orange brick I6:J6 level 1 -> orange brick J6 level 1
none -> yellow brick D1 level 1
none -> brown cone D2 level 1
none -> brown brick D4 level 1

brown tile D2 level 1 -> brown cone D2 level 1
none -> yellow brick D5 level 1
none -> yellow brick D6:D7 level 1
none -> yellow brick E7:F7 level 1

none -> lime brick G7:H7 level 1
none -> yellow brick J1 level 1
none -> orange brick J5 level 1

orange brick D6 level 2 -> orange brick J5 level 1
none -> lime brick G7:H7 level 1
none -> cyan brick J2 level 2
..........
## [Exercise]
Using the listing above, list every line in which the string "yellow" occurs.

## [Response to this task]
none -> yellow brick D1 level 1
none -> yellow brick D5 level 1
none -> yellow brick D6:D7 level 1
none -> yellow brick E7:F7 level 1
none -> yellow brick J1 level 1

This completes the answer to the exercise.